# Difference listings:
*** Begin section ***
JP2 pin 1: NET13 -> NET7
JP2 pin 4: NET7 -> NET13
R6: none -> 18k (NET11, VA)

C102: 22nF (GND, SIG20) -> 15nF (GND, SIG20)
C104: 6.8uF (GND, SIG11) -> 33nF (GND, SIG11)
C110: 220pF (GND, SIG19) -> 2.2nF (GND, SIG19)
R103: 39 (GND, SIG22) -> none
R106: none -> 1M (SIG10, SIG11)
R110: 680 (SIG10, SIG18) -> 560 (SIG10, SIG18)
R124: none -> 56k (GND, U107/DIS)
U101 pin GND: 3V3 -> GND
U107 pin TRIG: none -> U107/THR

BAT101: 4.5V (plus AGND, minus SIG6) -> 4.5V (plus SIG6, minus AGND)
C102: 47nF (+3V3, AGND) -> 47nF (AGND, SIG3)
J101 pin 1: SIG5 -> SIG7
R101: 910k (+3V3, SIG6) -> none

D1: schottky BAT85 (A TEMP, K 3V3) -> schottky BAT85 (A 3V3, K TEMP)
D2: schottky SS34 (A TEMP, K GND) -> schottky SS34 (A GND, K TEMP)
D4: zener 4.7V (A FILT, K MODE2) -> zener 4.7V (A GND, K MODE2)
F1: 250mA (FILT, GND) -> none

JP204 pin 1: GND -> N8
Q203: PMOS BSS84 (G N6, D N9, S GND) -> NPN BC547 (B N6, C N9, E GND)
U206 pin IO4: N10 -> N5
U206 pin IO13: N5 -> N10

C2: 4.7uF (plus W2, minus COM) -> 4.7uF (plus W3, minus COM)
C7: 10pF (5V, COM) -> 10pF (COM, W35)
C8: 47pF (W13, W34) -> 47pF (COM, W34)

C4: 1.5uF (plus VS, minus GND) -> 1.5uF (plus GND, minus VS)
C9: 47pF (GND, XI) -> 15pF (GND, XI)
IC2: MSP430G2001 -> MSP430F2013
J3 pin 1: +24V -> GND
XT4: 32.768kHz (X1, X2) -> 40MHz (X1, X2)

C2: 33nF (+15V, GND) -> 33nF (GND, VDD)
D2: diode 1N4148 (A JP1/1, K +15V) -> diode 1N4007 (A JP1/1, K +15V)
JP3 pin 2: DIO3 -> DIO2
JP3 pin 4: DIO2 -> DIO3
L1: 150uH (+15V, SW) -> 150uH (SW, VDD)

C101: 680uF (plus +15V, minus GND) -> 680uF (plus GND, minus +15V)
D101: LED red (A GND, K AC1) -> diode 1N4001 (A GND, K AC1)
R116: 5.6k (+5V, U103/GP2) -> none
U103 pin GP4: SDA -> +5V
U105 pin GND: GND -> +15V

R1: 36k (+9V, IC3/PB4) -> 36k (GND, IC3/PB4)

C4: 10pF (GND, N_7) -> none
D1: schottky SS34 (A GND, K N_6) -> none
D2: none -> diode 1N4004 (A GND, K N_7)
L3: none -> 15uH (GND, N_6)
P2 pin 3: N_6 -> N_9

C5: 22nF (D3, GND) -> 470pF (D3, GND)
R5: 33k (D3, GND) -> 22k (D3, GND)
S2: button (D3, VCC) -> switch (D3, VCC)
*** End section ***
# PROBLEM TO WORK ON:
Could you restate, word for word, the lines above from the one with "C8: 47pF (W13, W34) -> 47pF (COM, W34)" to the one with "R116: 5.6k (+5V, U103/GP2) -> none", both included?

# RESPONSE:
C8: 47pF (W13, W34) -> 47pF (COM, W34)

C4: 1.5uF (plus VS, minus GND) -> 1.5uF (plus GND, minus VS)
C9: 47pF (GND, XI) -> 15pF (GND, XI)
IC2: MSP430G2001 -> MSP430F2013
J3 pin 1: +24V -> GND
XT4: 32.768kHz (X1, X2) -> 40MHz (X1, X2)

C2: 33nF (+15V, GND) -> 33nF (GND, VDD)
D2: diode 1N4148 (A JP1/1, K +15V) -> diode 1N4007 (A JP1/1, K +15V)
JP3 pin 2: DIO3 -> DIO2
JP3 pin 4: DIO2 -> DIO3
L1: 150uH (+15V, SW) -> 150uH (SW, VDD)

C101: 680uF (plus +15V, minus GND) -> 680uF (plus GND, minus +15V)
D101: LED red (A GND, K AC1) -> diode 1N4001 (A GND, K AC1)
R116: 5.6k (+5V, U103/GP2) -> none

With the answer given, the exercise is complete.